● **What is expected**
Go through the data and copy each line that holds "traffic".

● **Entries provided**
- - - -

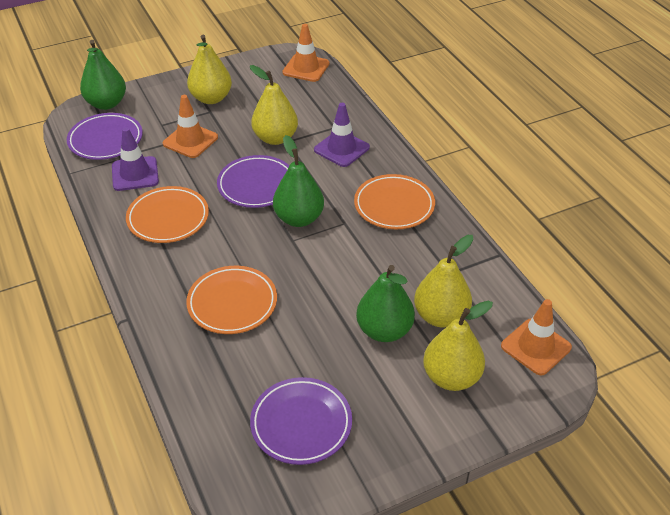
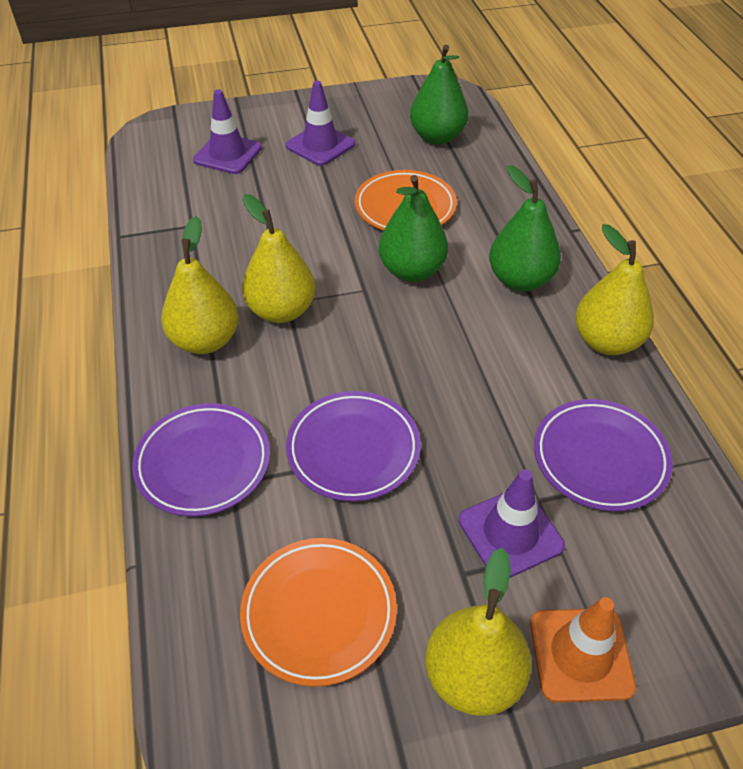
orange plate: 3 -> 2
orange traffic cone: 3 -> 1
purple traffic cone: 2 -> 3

- - - -

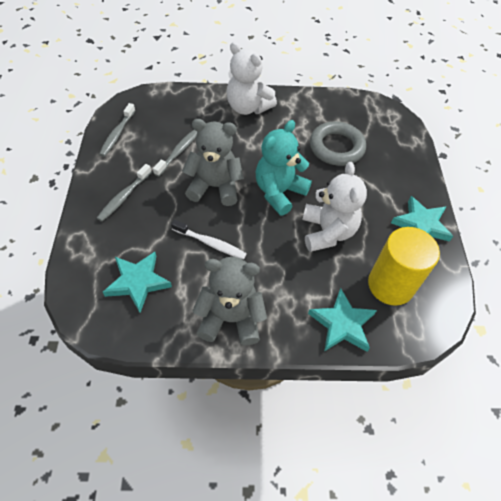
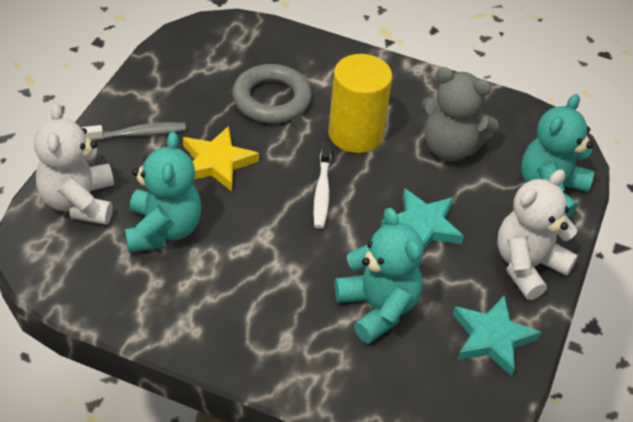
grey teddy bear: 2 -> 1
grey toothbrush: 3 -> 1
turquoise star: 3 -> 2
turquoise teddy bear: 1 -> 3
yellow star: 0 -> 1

- - - -

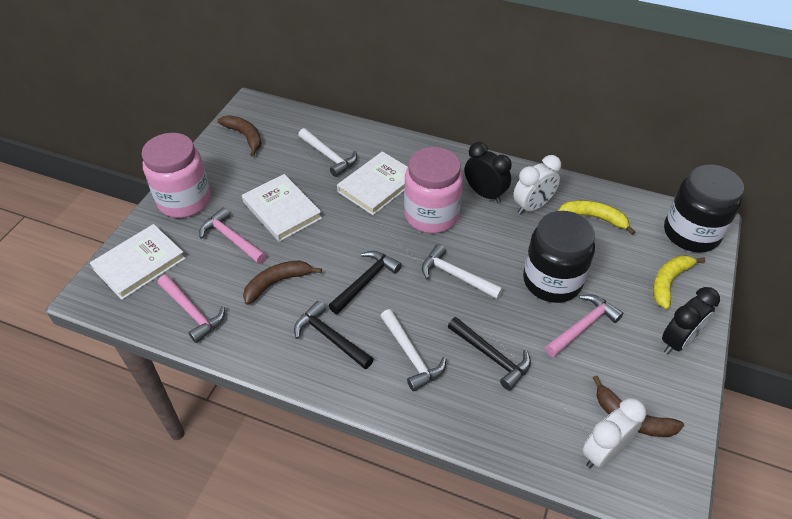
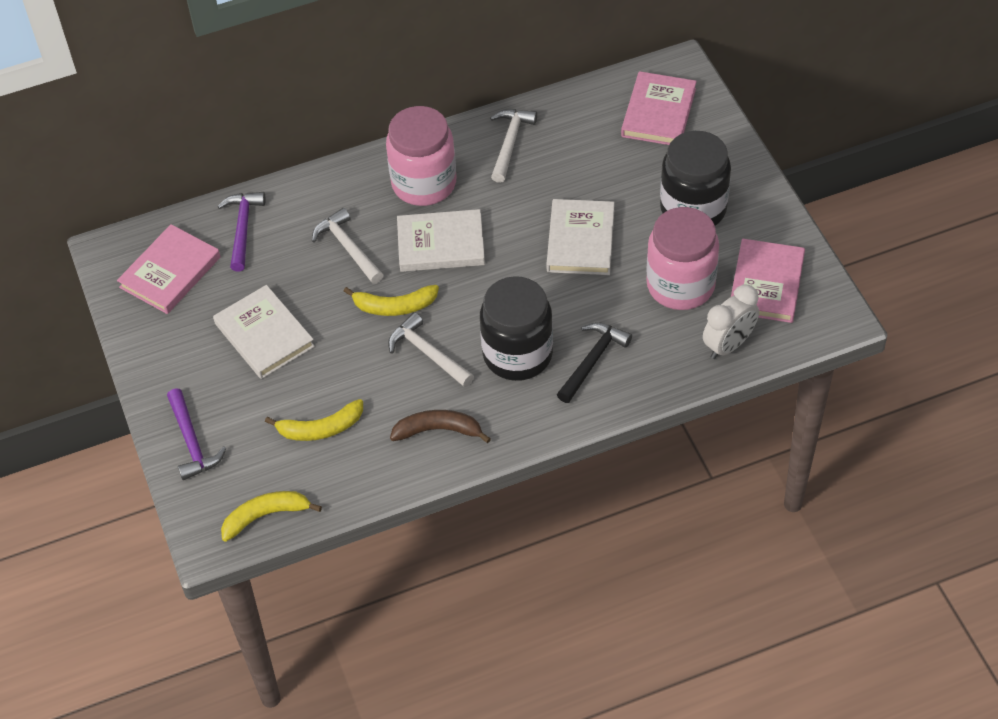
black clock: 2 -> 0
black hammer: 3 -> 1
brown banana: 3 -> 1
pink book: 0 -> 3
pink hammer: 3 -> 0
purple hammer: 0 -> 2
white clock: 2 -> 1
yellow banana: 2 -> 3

- - - -

● **Exercise solution**
orange traffic cone: 3 -> 1
purple traffic cone: 2 -> 3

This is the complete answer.